BEGIN DATA SHOWN

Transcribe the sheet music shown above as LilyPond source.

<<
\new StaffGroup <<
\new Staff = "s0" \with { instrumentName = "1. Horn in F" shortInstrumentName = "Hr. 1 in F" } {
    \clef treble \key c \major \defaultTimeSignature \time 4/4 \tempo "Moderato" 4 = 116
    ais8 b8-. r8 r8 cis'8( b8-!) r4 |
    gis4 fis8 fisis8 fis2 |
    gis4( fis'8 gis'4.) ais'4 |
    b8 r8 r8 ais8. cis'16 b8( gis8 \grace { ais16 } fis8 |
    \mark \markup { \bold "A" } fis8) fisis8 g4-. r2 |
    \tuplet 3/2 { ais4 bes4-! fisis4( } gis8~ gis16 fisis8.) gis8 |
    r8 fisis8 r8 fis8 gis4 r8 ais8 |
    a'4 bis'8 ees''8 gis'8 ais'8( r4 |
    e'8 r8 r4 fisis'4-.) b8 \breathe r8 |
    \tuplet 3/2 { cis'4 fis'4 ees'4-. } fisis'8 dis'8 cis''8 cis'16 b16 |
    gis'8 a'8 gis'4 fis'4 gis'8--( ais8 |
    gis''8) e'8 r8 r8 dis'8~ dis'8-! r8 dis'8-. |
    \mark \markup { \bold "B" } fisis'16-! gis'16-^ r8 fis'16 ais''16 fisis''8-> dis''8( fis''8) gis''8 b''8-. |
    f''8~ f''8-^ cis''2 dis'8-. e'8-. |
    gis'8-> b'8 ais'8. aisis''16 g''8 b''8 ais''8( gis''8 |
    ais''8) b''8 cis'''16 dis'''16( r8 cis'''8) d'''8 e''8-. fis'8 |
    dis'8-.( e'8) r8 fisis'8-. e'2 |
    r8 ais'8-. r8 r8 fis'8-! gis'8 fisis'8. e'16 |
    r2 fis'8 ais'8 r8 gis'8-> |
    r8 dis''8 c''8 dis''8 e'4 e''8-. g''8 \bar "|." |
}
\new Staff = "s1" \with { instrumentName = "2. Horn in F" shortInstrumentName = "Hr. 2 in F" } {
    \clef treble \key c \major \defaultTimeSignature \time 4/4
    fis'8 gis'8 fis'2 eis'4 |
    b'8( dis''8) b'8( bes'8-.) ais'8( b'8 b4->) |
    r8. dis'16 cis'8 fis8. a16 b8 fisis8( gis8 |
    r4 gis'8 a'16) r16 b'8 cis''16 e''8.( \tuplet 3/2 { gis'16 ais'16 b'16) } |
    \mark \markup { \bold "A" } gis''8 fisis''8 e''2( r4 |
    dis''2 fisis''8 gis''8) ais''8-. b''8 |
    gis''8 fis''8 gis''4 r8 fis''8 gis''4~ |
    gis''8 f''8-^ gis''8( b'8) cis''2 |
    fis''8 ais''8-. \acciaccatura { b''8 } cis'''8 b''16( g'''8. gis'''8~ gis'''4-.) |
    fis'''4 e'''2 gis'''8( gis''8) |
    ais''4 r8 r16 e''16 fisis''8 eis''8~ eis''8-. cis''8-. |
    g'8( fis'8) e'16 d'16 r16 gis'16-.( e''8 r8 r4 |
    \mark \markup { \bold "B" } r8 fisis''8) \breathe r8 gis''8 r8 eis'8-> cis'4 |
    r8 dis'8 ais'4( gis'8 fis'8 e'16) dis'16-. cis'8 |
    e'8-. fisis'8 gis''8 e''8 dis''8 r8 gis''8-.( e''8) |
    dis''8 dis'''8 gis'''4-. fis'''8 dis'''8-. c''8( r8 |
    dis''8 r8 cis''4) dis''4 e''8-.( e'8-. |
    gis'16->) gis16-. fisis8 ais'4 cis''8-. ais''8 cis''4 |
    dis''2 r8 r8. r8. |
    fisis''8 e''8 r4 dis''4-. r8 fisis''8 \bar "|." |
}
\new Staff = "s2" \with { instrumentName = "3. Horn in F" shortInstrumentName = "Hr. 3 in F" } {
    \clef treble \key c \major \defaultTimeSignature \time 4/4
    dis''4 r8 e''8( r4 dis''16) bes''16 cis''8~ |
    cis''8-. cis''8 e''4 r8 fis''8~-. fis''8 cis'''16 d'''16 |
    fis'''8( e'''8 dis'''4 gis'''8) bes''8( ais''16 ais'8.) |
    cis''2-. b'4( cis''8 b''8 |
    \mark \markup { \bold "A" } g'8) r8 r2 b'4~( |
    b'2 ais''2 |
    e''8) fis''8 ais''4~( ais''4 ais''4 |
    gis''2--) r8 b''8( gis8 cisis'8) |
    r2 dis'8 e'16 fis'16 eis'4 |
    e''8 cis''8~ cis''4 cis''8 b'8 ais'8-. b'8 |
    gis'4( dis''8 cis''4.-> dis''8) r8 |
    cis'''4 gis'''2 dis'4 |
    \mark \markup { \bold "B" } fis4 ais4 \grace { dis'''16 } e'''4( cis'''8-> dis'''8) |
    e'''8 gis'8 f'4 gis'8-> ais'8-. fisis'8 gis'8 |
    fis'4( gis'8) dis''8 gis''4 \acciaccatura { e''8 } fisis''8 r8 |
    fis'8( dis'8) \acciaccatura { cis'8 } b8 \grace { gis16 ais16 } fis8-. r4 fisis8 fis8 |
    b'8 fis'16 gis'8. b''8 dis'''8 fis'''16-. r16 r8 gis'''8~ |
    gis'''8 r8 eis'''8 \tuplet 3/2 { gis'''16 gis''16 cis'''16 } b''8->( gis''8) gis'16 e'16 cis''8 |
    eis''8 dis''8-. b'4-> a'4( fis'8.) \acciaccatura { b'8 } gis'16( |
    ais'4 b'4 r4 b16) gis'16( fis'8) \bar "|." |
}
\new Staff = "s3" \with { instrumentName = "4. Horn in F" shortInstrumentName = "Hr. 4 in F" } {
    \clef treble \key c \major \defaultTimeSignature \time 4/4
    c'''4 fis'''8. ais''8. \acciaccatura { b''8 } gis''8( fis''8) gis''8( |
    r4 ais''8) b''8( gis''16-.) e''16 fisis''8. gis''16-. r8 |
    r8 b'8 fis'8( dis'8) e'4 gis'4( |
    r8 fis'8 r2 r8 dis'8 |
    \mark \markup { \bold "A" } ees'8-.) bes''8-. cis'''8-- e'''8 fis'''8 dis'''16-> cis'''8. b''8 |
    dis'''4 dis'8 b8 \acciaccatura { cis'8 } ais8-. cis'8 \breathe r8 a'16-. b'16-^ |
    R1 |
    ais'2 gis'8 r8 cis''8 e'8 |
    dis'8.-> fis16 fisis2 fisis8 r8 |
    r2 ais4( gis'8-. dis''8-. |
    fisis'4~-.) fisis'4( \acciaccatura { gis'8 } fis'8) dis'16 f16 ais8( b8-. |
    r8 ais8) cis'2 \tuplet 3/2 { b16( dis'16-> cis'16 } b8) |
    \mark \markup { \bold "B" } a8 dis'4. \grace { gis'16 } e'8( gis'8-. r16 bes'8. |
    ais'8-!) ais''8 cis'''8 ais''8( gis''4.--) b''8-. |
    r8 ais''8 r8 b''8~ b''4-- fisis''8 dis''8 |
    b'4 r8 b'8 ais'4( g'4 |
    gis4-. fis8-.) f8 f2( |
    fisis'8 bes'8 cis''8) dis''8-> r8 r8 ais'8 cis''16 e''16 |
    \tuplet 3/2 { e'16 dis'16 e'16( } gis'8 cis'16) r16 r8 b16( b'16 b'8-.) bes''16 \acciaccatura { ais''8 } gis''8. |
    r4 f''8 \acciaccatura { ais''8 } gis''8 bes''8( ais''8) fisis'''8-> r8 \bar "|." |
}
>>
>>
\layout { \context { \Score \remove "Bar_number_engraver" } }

END DATA SHOWN

# TO BE DONE
Count the lines of the items that contain the string "grace". Reply with the number only.

# FINAL RESULT
4